To do: All entries below must be output word for word, and the pictures left behind.

Data extracts:
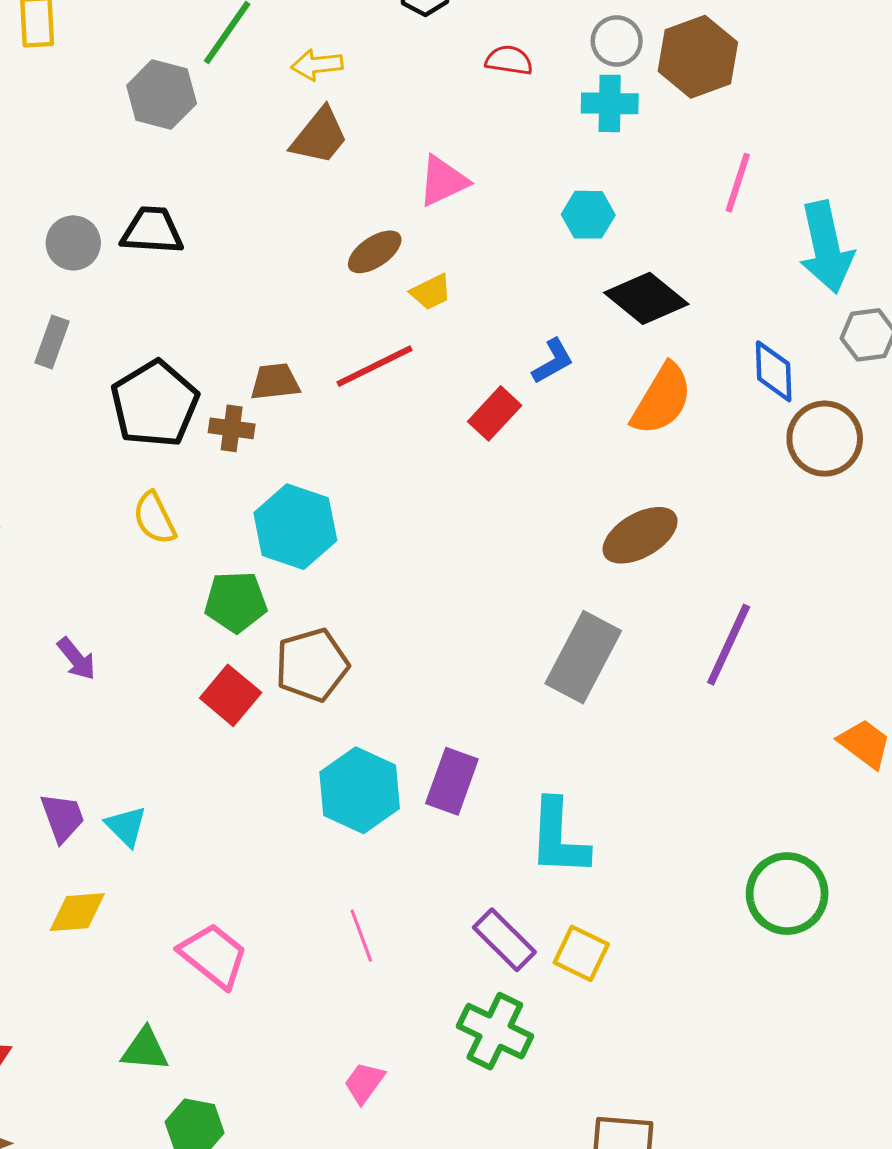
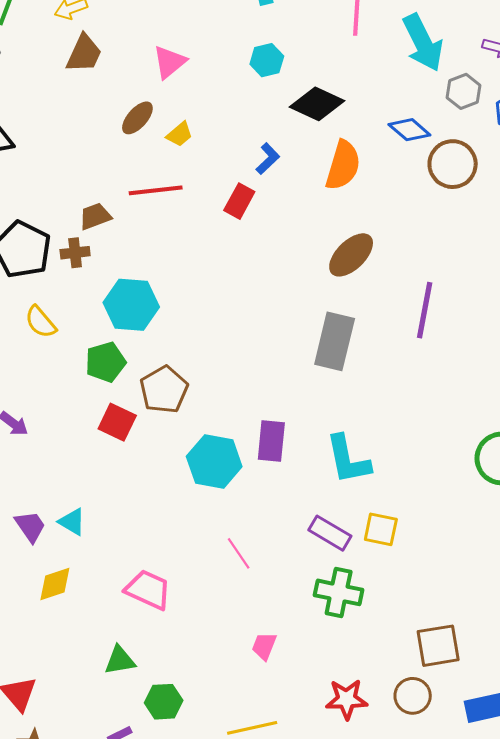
red line: (374, 366) -> (156, 190), turned 34
blue diamond: (774, 371) -> (409, 130), turned -33

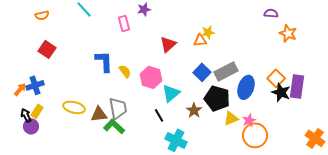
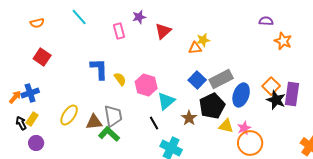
red triangle: (168, 44) -> (163, 31), moved
black pentagon: (217, 98) -> (212, 106), turned 30
yellow ellipse: (74, 107) -> (69, 115), turned -70
yellow triangle: (231, 118) -> (226, 126), turned 35
purple circle: (31, 126) -> (36, 143), moved

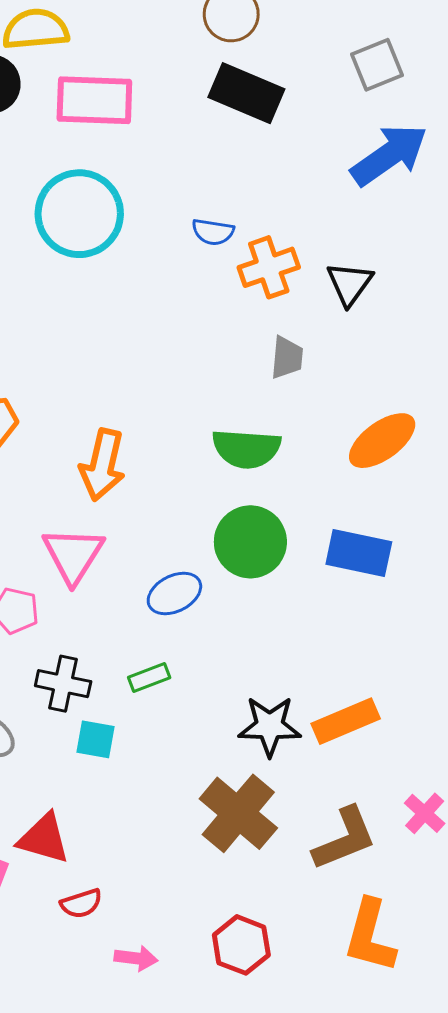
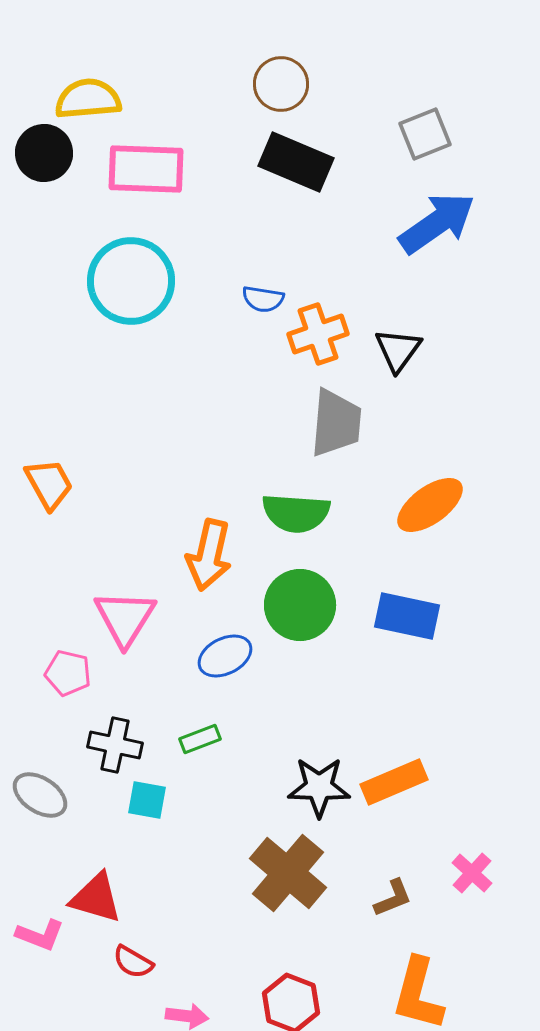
gray trapezoid: (287, 358) -> (336, 423), size x1.6
orange arrow: (103, 465) -> (209, 555), moved
brown L-shape: (345, 839) -> (393, 898), size x0.6
red semicircle: (81, 903) -> (133, 962), turned 48

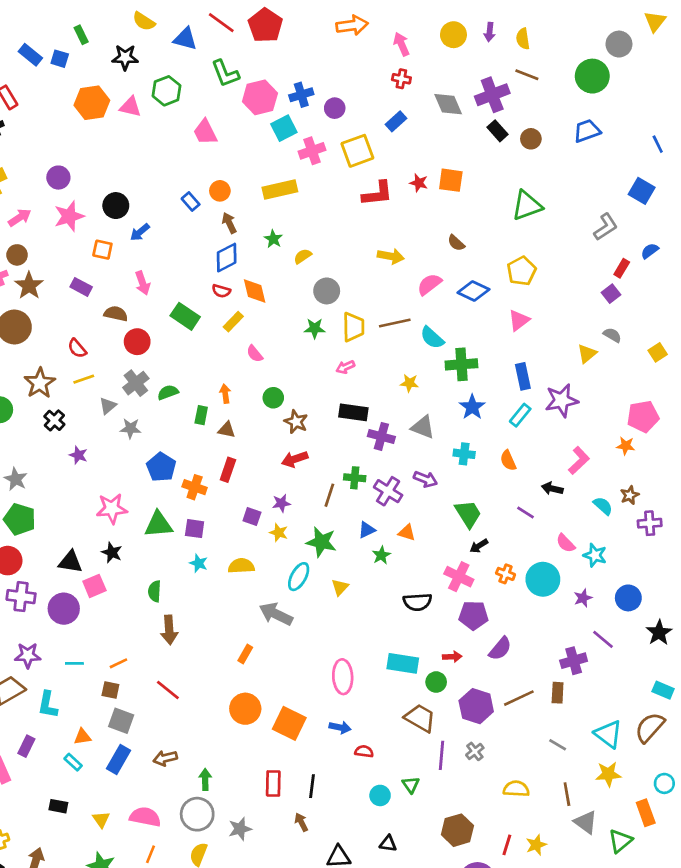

Your response:
red line: (374, 366) -> (156, 190), turned 34
blue diamond: (774, 371) -> (409, 130), turned -33

red triangle: (168, 44) -> (163, 31), moved
black pentagon: (217, 98) -> (212, 106), turned 30
yellow ellipse: (74, 107) -> (69, 115), turned -70
yellow triangle: (231, 118) -> (226, 126), turned 35
purple circle: (31, 126) -> (36, 143), moved

gray trapezoid: (287, 358) -> (336, 423), size x1.6
orange arrow: (103, 465) -> (209, 555), moved
brown L-shape: (345, 839) -> (393, 898), size x0.6
red semicircle: (81, 903) -> (133, 962), turned 48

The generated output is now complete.